* What is needed
Number of lines with "degrees" in the data: give that figure by itself.

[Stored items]
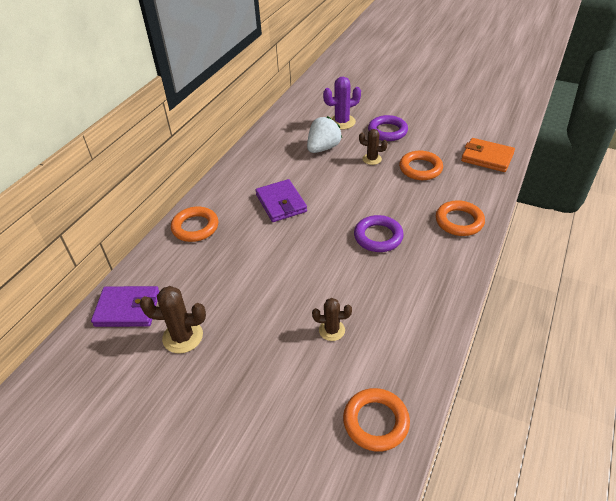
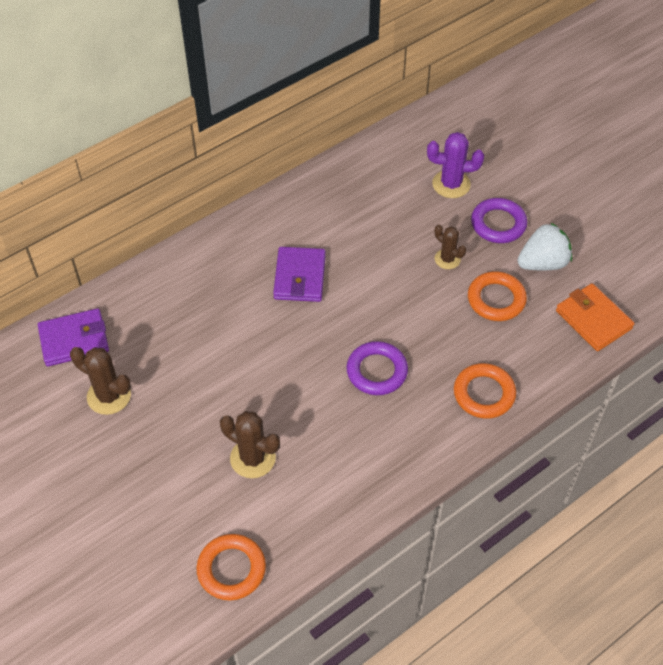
camera: 25 degrees right, 10 degrees up
(128, 309) = (74, 340): purple wallet -> purple wallet turned 45 degrees counterclockwise
(195, 227) = (190, 268): orange ring -> none
(323, 148) = (400, 217): white strawberry -> white strawberry (542, 263)
(332, 330) = (253, 458): brown cactus -> brown cactus, size x1.53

* Answer for the task
2